- Task directions -
Whenever a line of the entries below holds the string "NAND", copy that line and return it.

[Change detection data]
·····

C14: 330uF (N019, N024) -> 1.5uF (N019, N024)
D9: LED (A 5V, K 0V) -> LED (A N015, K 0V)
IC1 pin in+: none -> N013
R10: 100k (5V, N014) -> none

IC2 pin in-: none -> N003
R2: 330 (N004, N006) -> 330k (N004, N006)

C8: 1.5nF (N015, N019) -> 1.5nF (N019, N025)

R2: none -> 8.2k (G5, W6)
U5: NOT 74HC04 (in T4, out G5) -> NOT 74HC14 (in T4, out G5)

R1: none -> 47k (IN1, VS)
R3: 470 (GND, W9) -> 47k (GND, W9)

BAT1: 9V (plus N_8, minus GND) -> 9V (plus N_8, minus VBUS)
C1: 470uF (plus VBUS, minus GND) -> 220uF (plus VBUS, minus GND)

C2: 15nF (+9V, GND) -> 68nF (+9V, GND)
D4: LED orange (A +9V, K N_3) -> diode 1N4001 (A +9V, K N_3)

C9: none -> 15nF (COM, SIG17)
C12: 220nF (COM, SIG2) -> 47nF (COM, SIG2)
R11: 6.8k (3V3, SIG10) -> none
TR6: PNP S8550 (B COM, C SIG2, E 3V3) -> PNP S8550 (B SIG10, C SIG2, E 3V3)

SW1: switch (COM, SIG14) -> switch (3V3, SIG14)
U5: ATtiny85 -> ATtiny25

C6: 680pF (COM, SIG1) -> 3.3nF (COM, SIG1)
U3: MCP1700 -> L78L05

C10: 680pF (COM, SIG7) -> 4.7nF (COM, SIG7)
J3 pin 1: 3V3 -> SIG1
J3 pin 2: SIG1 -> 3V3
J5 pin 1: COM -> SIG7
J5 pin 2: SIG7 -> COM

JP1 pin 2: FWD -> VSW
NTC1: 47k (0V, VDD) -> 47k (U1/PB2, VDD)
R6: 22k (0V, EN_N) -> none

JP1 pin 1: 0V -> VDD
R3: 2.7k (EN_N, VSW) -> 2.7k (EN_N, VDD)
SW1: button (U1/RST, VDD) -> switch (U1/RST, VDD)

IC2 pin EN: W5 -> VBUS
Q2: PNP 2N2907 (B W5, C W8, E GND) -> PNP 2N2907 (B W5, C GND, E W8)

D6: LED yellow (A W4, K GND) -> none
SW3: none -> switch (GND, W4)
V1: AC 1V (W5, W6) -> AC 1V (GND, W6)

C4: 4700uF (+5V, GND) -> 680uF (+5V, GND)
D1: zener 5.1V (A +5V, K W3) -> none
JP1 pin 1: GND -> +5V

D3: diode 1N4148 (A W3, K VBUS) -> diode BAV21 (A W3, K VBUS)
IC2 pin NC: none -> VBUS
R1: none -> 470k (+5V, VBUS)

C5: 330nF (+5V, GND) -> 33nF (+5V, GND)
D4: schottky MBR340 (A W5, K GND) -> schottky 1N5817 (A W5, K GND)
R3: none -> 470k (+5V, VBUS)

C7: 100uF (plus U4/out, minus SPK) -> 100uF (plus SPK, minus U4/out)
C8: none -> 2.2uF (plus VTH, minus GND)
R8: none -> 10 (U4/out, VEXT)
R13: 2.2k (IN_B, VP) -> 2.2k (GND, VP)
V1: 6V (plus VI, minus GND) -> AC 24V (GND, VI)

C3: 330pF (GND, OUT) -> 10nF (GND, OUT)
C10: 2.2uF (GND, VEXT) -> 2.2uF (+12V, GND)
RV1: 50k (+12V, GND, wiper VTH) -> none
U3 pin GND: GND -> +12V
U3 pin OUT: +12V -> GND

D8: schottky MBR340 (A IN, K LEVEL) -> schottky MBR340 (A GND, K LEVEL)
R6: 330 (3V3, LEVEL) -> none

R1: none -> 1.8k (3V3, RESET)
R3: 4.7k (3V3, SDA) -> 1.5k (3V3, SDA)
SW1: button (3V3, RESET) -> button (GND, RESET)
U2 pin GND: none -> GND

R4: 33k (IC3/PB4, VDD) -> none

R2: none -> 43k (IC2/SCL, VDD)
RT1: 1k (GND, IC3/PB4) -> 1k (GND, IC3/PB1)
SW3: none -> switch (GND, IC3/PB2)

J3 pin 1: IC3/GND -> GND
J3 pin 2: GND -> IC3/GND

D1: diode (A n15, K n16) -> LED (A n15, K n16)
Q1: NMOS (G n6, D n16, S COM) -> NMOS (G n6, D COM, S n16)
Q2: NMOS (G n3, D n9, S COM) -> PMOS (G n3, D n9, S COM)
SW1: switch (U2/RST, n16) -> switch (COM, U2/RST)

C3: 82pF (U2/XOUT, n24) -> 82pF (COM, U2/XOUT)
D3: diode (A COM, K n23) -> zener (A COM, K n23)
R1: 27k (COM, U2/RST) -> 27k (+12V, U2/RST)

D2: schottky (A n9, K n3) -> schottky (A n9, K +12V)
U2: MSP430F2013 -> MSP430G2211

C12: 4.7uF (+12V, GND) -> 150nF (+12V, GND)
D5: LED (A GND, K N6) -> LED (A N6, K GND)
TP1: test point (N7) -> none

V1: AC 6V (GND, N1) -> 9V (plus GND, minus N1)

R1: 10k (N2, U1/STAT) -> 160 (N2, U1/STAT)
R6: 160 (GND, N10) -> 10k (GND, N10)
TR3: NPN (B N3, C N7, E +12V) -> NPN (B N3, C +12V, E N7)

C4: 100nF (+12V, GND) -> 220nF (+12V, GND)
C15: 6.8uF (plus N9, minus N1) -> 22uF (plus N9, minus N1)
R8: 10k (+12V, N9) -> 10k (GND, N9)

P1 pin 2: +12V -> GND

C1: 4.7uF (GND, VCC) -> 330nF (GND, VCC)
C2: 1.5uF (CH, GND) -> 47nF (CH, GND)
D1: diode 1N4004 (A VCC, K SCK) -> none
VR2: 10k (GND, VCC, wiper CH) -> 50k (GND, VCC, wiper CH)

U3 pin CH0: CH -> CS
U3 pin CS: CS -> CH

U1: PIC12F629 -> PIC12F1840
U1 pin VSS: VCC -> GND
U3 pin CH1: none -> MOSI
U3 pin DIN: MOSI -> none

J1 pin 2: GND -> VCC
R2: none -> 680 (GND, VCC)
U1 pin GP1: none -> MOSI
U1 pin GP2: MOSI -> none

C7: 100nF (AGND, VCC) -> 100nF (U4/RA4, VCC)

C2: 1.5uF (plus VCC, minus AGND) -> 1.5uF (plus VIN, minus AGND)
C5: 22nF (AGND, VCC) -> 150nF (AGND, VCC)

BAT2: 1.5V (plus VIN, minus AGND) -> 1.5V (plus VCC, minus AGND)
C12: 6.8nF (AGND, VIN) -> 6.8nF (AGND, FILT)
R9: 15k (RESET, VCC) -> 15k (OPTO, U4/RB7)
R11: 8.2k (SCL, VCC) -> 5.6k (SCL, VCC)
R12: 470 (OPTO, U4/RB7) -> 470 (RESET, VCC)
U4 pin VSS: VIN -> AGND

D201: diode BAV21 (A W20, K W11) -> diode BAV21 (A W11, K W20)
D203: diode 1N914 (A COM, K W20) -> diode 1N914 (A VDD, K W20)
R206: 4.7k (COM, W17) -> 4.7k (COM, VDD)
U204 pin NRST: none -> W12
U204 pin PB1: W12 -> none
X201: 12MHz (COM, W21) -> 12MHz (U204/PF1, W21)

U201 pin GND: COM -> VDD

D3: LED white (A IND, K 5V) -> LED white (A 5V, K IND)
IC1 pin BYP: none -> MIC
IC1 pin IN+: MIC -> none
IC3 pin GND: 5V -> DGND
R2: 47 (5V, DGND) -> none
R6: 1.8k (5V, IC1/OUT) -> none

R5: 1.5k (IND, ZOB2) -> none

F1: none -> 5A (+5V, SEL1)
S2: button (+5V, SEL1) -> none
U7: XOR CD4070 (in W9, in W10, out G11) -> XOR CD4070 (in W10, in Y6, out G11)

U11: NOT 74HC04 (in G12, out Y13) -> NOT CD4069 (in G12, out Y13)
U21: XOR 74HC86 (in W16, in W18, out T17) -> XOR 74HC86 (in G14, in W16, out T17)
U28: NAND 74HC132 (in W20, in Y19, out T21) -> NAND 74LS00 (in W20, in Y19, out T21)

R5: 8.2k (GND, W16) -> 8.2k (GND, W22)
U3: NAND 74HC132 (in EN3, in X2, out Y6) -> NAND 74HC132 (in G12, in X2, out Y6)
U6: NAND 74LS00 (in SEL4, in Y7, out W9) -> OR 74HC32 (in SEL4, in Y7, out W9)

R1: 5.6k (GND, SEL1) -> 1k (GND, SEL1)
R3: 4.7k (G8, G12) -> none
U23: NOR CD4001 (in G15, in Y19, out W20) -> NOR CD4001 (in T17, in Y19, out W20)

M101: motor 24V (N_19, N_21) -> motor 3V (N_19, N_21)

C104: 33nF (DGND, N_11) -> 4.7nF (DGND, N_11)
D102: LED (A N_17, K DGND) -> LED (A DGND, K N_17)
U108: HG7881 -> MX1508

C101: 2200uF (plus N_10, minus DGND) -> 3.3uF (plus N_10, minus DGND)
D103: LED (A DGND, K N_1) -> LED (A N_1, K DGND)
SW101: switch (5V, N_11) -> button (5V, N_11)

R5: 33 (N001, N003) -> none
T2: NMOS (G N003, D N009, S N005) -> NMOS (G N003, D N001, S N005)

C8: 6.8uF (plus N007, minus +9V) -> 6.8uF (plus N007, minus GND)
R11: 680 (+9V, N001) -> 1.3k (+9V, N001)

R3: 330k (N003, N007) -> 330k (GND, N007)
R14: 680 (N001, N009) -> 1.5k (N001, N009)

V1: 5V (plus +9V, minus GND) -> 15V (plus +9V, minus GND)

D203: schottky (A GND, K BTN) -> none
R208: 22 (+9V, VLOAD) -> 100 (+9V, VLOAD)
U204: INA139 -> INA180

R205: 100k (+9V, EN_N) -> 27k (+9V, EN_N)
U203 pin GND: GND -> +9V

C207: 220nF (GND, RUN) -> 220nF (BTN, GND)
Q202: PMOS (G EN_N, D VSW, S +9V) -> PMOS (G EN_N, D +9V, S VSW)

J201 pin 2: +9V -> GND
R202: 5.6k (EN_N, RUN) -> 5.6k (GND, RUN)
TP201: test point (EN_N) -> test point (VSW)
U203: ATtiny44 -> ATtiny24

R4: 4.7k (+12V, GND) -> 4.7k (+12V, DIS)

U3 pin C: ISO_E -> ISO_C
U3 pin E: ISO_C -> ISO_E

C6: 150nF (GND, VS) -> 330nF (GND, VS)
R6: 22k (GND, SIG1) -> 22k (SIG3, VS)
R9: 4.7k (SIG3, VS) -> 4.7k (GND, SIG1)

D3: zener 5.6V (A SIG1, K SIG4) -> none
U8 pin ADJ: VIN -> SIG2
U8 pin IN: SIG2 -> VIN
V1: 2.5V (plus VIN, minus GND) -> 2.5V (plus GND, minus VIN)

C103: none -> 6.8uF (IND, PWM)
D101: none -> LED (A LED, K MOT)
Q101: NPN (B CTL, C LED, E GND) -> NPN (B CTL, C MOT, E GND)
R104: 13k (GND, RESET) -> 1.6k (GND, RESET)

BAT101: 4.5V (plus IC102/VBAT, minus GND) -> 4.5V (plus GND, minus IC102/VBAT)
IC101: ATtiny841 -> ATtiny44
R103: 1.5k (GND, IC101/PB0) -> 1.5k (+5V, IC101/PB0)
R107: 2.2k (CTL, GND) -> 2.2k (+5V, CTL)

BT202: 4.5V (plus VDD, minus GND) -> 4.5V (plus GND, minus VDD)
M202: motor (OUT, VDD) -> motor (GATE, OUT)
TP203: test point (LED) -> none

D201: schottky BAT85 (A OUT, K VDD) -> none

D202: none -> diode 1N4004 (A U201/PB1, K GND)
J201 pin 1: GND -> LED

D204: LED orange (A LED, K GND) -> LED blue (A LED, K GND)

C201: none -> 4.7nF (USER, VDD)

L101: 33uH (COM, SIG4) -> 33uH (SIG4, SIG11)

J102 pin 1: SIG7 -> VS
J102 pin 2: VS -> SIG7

·····

- Exercise result -
U28: NAND 74HC132 (in W20, in Y19, out T21) -> NAND 74LS00 (in W20, in Y19, out T21)
U3: NAND 74HC132 (in EN3, in X2, out Y6) -> NAND 74HC132 (in G12, in X2, out Y6)
U6: NAND 74LS00 (in SEL4, in Y7, out W9) -> OR 74HC32 (in SEL4, in Y7, out W9)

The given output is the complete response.